INSTRUCTIONS FOR THE TASK. In the entries below, find every line holding the string "diode" and collect it.

DATA SUPPLIED Start Marker

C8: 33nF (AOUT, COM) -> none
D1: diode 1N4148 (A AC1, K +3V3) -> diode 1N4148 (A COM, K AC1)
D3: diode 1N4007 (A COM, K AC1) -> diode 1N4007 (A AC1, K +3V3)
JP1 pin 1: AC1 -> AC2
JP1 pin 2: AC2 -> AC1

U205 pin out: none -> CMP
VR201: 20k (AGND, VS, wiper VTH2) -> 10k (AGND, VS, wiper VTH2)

DATA SUPPLIED End Marker
DATA SUPPLIED Start Marker

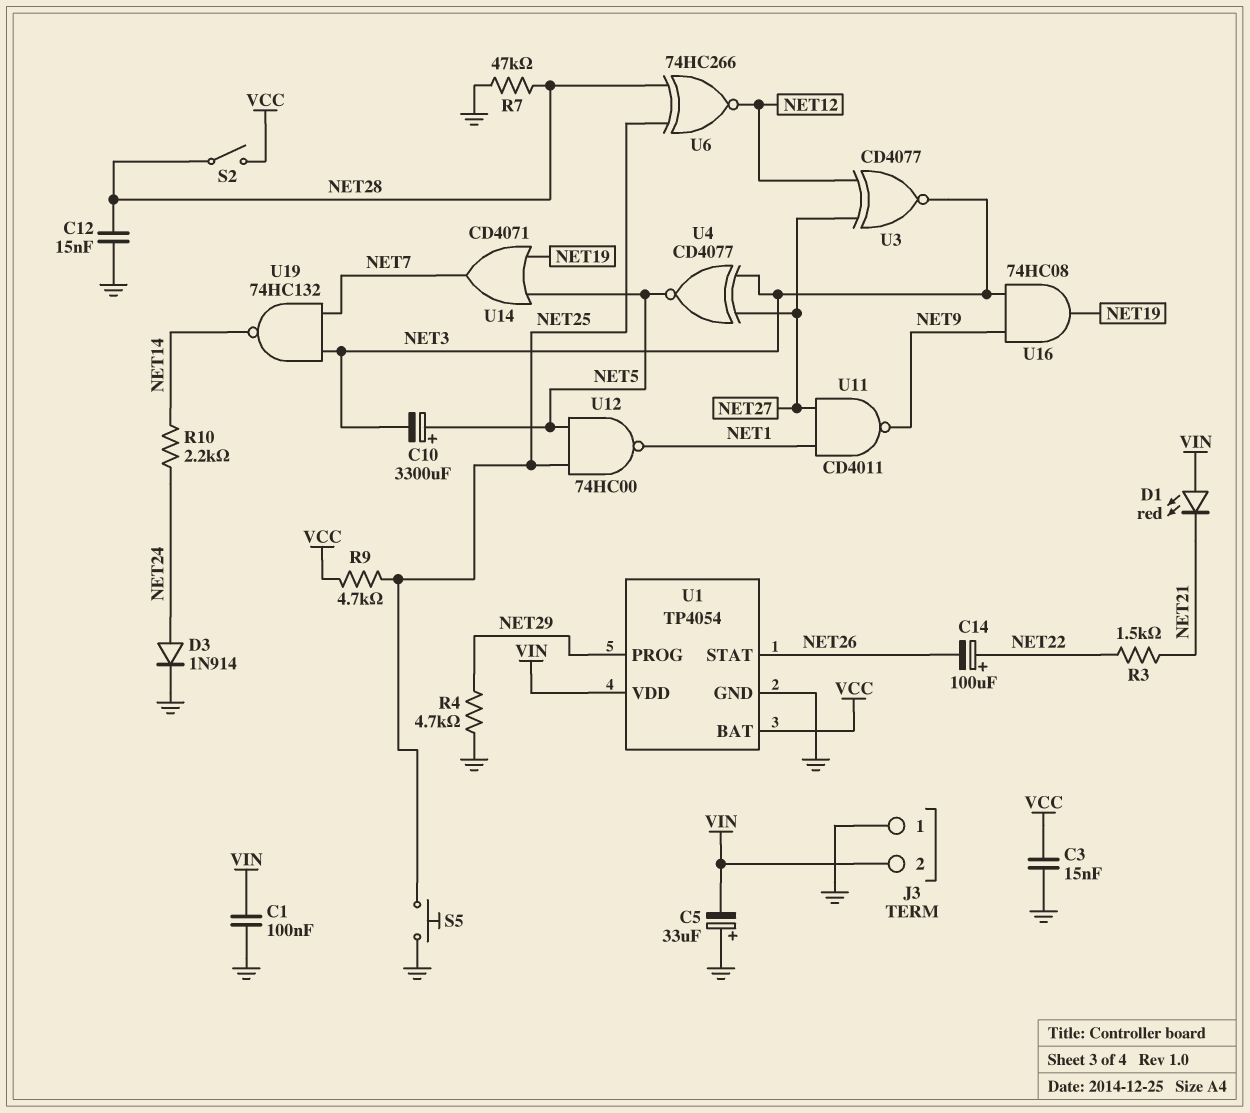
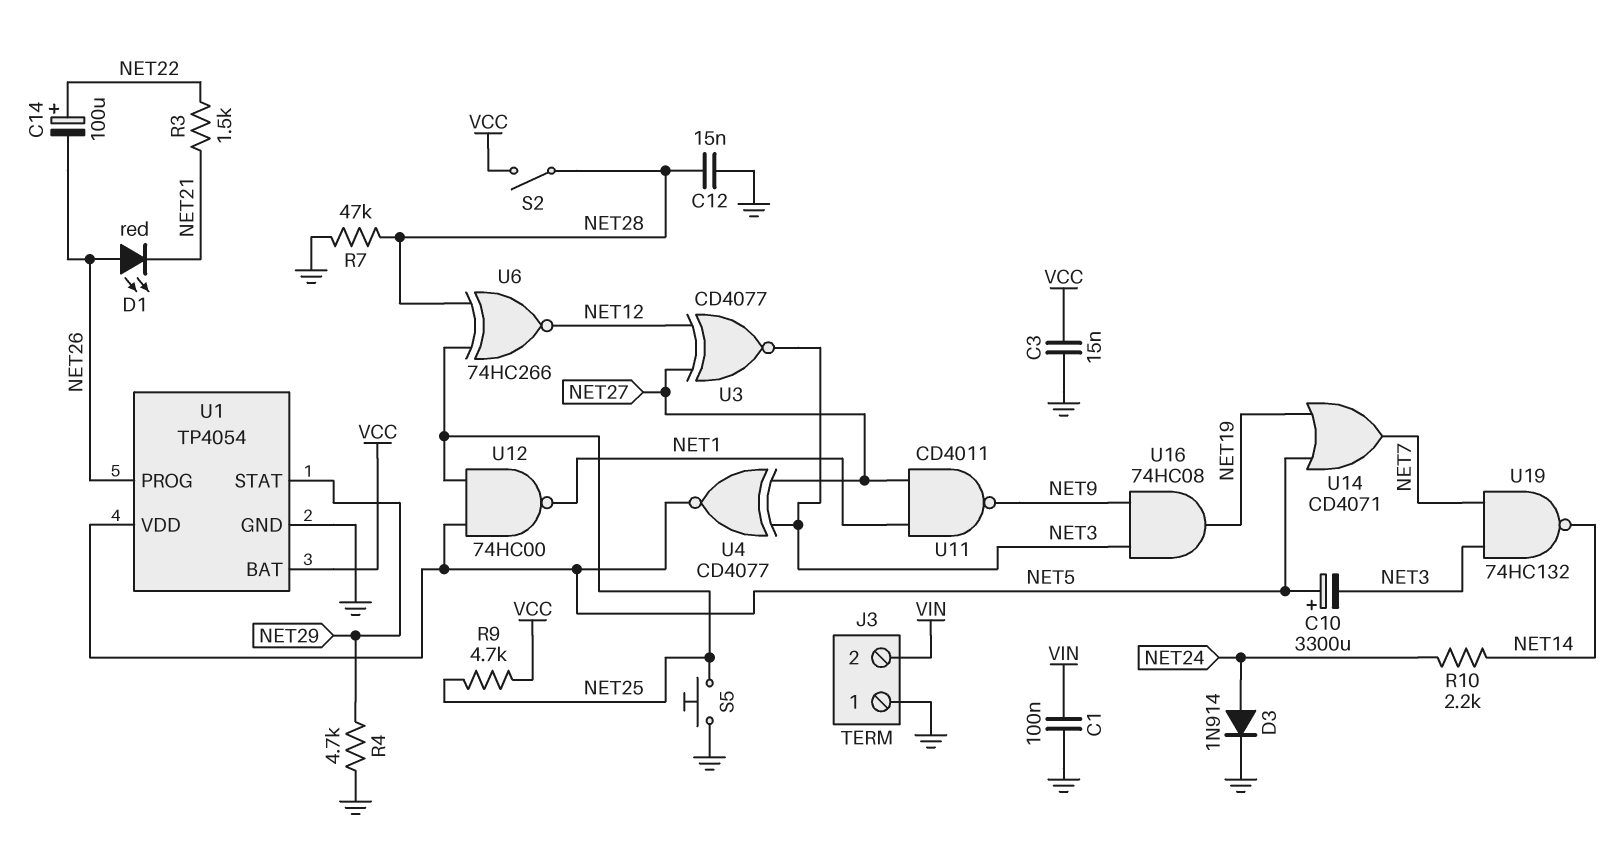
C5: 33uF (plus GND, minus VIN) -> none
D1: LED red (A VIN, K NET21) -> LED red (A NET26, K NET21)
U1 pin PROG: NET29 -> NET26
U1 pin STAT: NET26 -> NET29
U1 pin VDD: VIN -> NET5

DATA SUPPLIED End Marker
DATA SUPPLIED Start Marker

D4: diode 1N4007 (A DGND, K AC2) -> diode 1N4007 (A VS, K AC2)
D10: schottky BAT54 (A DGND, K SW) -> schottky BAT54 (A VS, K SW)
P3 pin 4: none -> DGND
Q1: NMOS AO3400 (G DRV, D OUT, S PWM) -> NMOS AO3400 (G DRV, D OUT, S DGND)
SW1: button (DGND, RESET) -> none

DATA SUPPLIED End Marker

TASK RESPONSE.
D1: diode 1N4148 (A AC1, K +3V3) -> diode 1N4148 (A COM, K AC1)
D3: diode 1N4007 (A COM, K AC1) -> diode 1N4007 (A AC1, K +3V3)
D4: diode 1N4007 (A DGND, K AC2) -> diode 1N4007 (A VS, K AC2)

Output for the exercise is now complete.